The task:
The lines to be copied are those below that contain "blue".

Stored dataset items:
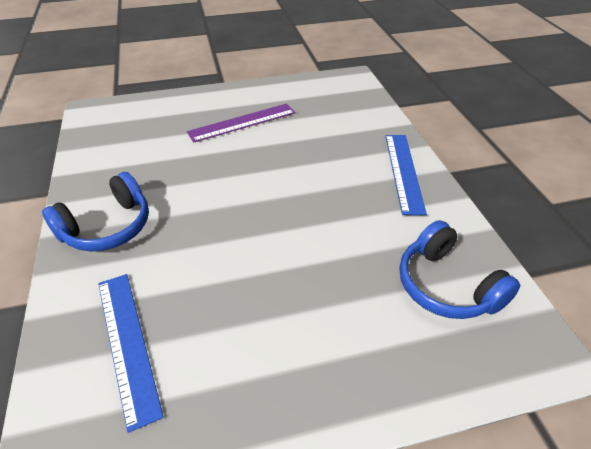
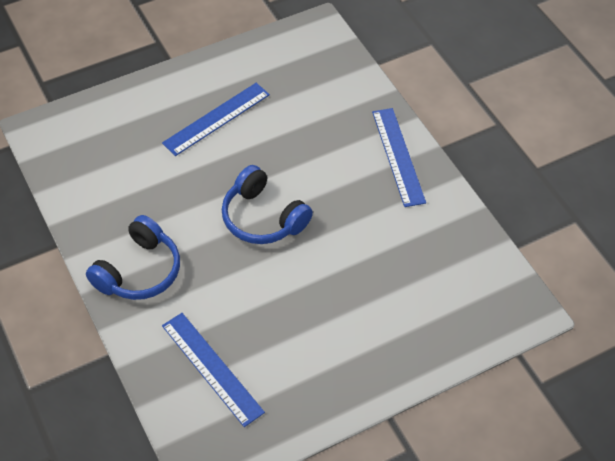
camera: 15 degrees left, 10 degrees up
purple ruler [187,103,296,143] -> blue ruler [162,83,270,156]
blue headphones [400,220,520,319] -> blue headphones moved to [222,165,313,244]

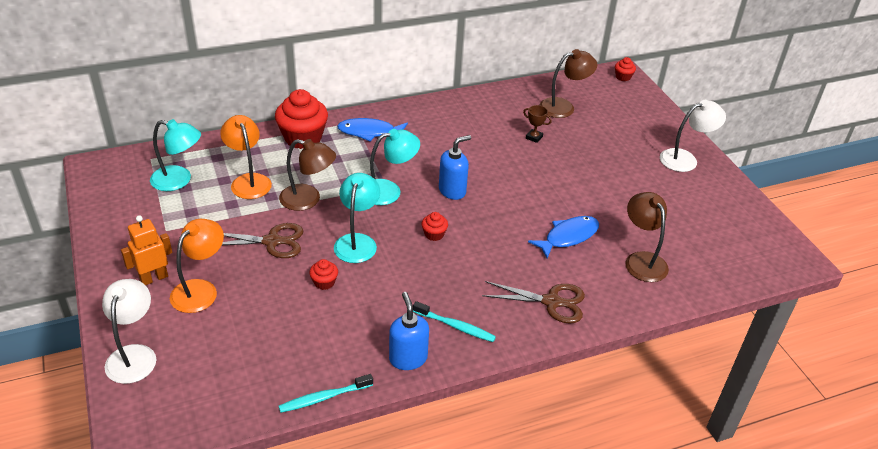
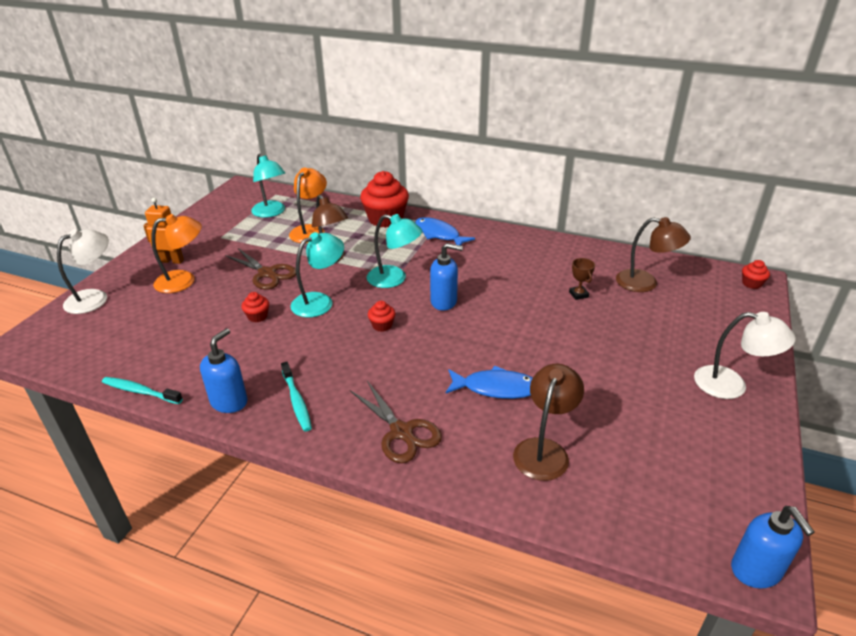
camera: 45 degrees right, 5 degrees down
none -> blue soap dispenser [731,506,815,588]

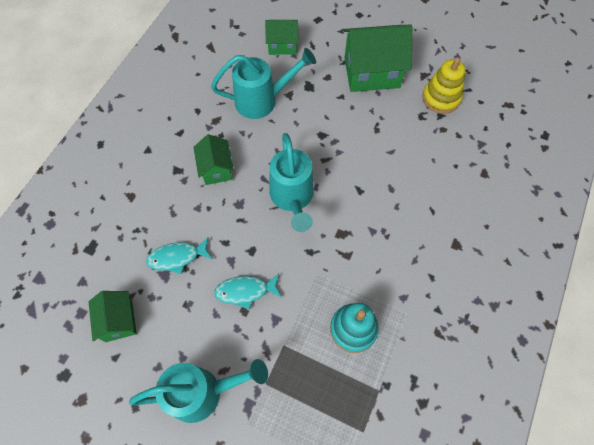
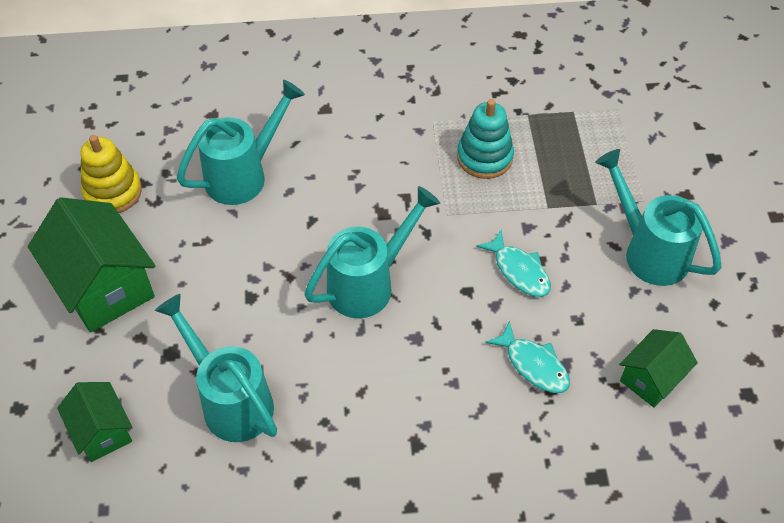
camera: 120 degrees left, 10 degrees down
green house [193,134,234,185] -> none
none -> turquoise watering can [177,80,305,205]

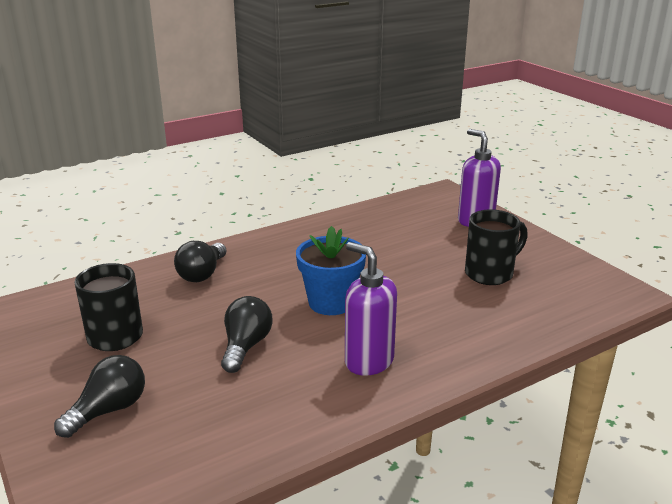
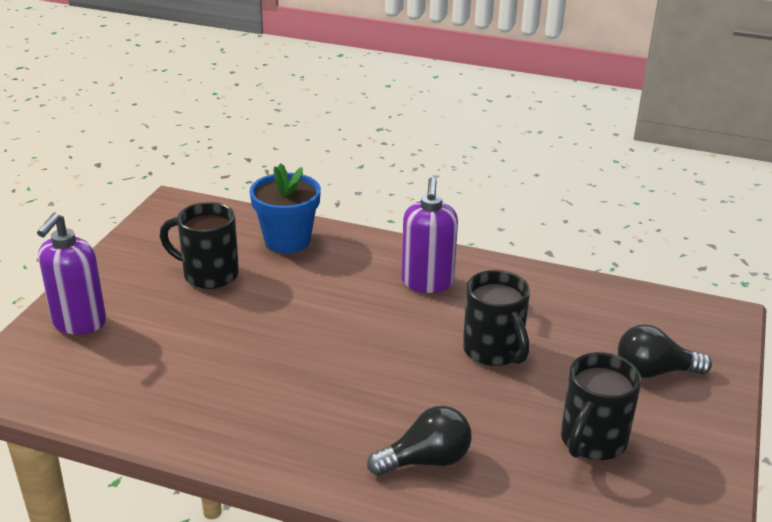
camera: 130 degrees left, 5 degrees up
black light bulb [221,296,273,373] -> black mug [463,270,530,366]
blue flower pot [296,226,366,315] -> blue flower pot moved to [250,163,321,253]

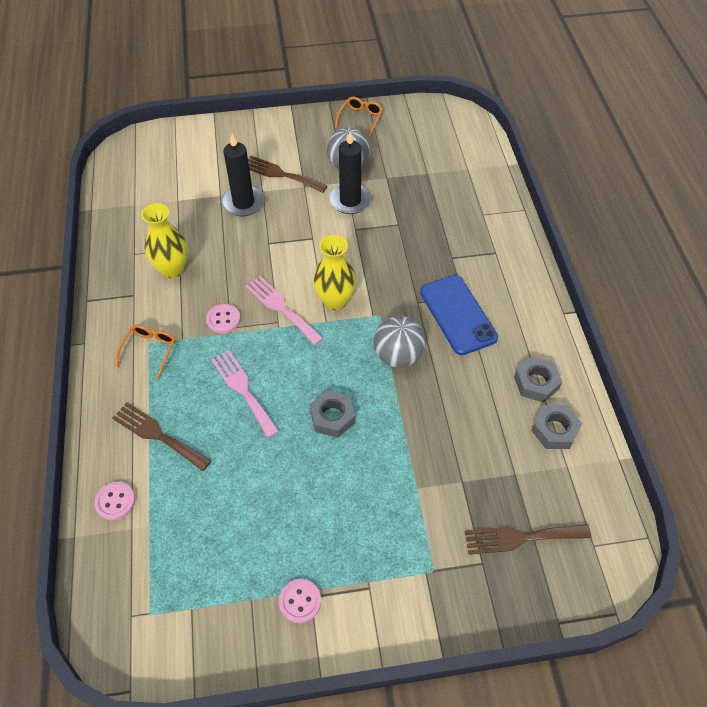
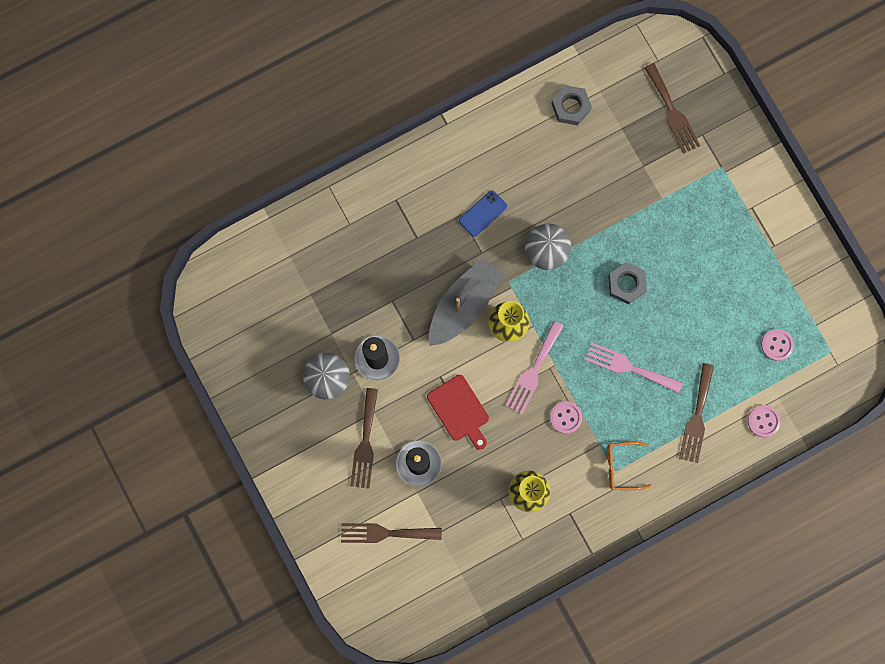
camera: 110 degrees left, 25 degrees up
pink fork [211,350,279,438] -> pink fork turned 75 degrees clockwise [585,343,683,393]
pink button [279,579,321,623] -> pink button moved to [761,329,794,361]
orange glasses [335,97,383,137] -> none
blue phone [420,275,498,355] -> blue phone [459,190,507,237], size x0.56
grey nut [514,357,562,402] -> none
none -> brown fork [341,523,442,543]
none -> red cutting board [427,375,489,450]
none -> grey boat [429,258,504,346]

Solved problem:
purple ruler [187,103,296,143] -> blue ruler [162,83,270,156]
blue headphones [400,220,520,319] -> blue headphones moved to [222,165,313,244]
none -> blue soap dispenser [731,506,815,588]
blue flower pot [296,226,366,315] -> blue flower pot moved to [250,163,321,253]
blue phone [420,275,498,355] -> blue phone [459,190,507,237], size x0.56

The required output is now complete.